▶ Exercise directions
Word for word, restate every line of the material.

Segment Start: Input material

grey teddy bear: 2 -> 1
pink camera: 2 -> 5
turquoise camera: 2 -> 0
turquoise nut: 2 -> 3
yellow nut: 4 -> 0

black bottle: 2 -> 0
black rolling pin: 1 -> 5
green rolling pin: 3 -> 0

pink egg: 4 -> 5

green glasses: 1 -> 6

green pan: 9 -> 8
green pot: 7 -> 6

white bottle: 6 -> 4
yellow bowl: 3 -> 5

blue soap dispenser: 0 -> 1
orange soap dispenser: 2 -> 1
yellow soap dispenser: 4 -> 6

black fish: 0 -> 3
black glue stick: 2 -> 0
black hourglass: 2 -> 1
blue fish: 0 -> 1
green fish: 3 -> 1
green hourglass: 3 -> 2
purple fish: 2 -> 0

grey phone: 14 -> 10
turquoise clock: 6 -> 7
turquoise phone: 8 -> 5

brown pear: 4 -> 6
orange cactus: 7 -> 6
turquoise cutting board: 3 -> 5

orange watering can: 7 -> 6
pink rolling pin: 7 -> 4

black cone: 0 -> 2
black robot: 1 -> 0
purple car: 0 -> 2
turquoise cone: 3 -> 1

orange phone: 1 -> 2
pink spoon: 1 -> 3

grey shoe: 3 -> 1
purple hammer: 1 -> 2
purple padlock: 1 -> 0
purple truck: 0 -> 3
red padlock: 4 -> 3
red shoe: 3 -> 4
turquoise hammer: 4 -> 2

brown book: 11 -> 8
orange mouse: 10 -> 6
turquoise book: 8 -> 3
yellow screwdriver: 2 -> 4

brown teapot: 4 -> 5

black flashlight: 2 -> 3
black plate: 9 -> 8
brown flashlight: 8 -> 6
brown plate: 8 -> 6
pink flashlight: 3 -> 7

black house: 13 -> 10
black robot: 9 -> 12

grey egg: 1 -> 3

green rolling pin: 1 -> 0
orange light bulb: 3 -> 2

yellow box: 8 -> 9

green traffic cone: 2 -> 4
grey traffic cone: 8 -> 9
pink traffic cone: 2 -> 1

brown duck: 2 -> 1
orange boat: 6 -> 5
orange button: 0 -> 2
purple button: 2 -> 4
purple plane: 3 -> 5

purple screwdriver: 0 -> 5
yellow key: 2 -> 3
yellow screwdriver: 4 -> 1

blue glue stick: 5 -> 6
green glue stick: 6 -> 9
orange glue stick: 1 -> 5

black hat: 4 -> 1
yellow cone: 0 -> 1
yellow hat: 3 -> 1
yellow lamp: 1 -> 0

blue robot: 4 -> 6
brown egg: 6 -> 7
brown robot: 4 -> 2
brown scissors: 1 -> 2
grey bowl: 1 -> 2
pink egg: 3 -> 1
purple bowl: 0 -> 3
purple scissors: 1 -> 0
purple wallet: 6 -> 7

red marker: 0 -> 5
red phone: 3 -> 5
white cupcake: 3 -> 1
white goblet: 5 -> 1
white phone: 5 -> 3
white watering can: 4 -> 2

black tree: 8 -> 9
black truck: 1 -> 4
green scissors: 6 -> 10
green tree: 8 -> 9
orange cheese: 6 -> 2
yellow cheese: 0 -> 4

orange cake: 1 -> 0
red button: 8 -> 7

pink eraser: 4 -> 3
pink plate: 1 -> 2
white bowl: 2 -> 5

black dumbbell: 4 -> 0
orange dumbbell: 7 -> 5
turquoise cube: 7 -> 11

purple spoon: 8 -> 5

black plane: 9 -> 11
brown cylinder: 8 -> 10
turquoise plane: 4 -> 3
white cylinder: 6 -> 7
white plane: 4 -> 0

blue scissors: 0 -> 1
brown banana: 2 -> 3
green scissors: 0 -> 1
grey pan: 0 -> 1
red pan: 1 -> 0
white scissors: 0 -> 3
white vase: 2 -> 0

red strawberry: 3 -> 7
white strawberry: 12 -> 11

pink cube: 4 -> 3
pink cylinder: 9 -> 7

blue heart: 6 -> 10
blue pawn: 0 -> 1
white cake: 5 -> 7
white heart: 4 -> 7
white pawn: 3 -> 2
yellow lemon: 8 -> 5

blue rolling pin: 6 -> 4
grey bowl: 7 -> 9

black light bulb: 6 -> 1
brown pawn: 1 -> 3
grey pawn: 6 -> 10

Segment End: Input material

▶ Reply to the task
grey teddy bear: 2 -> 1
pink camera: 2 -> 5
turquoise camera: 2 -> 0
turquoise nut: 2 -> 3
yellow nut: 4 -> 0

black bottle: 2 -> 0
black rolling pin: 1 -> 5
green rolling pin: 3 -> 0

pink egg: 4 -> 5

green glasses: 1 -> 6

green pan: 9 -> 8
green pot: 7 -> 6

white bottle: 6 -> 4
yellow bowl: 3 -> 5

blue soap dispenser: 0 -> 1
orange soap dispenser: 2 -> 1
yellow soap dispenser: 4 -> 6

black fish: 0 -> 3
black glue stick: 2 -> 0
black hourglass: 2 -> 1
blue fish: 0 -> 1
green fish: 3 -> 1
green hourglass: 3 -> 2
purple fish: 2 -> 0

grey phone: 14 -> 10
turquoise clock: 6 -> 7
turquoise phone: 8 -> 5

brown pear: 4 -> 6
orange cactus: 7 -> 6
turquoise cutting board: 3 -> 5

orange watering can: 7 -> 6
pink rolling pin: 7 -> 4

black cone: 0 -> 2
black robot: 1 -> 0
purple car: 0 -> 2
turquoise cone: 3 -> 1

orange phone: 1 -> 2
pink spoon: 1 -> 3

grey shoe: 3 -> 1
purple hammer: 1 -> 2
purple padlock: 1 -> 0
purple truck: 0 -> 3
red padlock: 4 -> 3
red shoe: 3 -> 4
turquoise hammer: 4 -> 2

brown book: 11 -> 8
orange mouse: 10 -> 6
turquoise book: 8 -> 3
yellow screwdriver: 2 -> 4

brown teapot: 4 -> 5

black flashlight: 2 -> 3
black plate: 9 -> 8
brown flashlight: 8 -> 6
brown plate: 8 -> 6
pink flashlight: 3 -> 7

black house: 13 -> 10
black robot: 9 -> 12

grey egg: 1 -> 3

green rolling pin: 1 -> 0
orange light bulb: 3 -> 2

yellow box: 8 -> 9

green traffic cone: 2 -> 4
grey traffic cone: 8 -> 9
pink traffic cone: 2 -> 1

brown duck: 2 -> 1
orange boat: 6 -> 5
orange button: 0 -> 2
purple button: 2 -> 4
purple plane: 3 -> 5

purple screwdriver: 0 -> 5
yellow key: 2 -> 3
yellow screwdriver: 4 -> 1

blue glue stick: 5 -> 6
green glue stick: 6 -> 9
orange glue stick: 1 -> 5

black hat: 4 -> 1
yellow cone: 0 -> 1
yellow hat: 3 -> 1
yellow lamp: 1 -> 0

blue robot: 4 -> 6
brown egg: 6 -> 7
brown robot: 4 -> 2
brown scissors: 1 -> 2
grey bowl: 1 -> 2
pink egg: 3 -> 1
purple bowl: 0 -> 3
purple scissors: 1 -> 0
purple wallet: 6 -> 7

red marker: 0 -> 5
red phone: 3 -> 5
white cupcake: 3 -> 1
white goblet: 5 -> 1
white phone: 5 -> 3
white watering can: 4 -> 2

black tree: 8 -> 9
black truck: 1 -> 4
green scissors: 6 -> 10
green tree: 8 -> 9
orange cheese: 6 -> 2
yellow cheese: 0 -> 4

orange cake: 1 -> 0
red button: 8 -> 7

pink eraser: 4 -> 3
pink plate: 1 -> 2
white bowl: 2 -> 5

black dumbbell: 4 -> 0
orange dumbbell: 7 -> 5
turquoise cube: 7 -> 11

purple spoon: 8 -> 5

black plane: 9 -> 11
brown cylinder: 8 -> 10
turquoise plane: 4 -> 3
white cylinder: 6 -> 7
white plane: 4 -> 0

blue scissors: 0 -> 1
brown banana: 2 -> 3
green scissors: 0 -> 1
grey pan: 0 -> 1
red pan: 1 -> 0
white scissors: 0 -> 3
white vase: 2 -> 0

red strawberry: 3 -> 7
white strawberry: 12 -> 11

pink cube: 4 -> 3
pink cylinder: 9 -> 7

blue heart: 6 -> 10
blue pawn: 0 -> 1
white cake: 5 -> 7
white heart: 4 -> 7
white pawn: 3 -> 2
yellow lemon: 8 -> 5

blue rolling pin: 6 -> 4
grey bowl: 7 -> 9

black light bulb: 6 -> 1
brown pawn: 1 -> 3
grey pawn: 6 -> 10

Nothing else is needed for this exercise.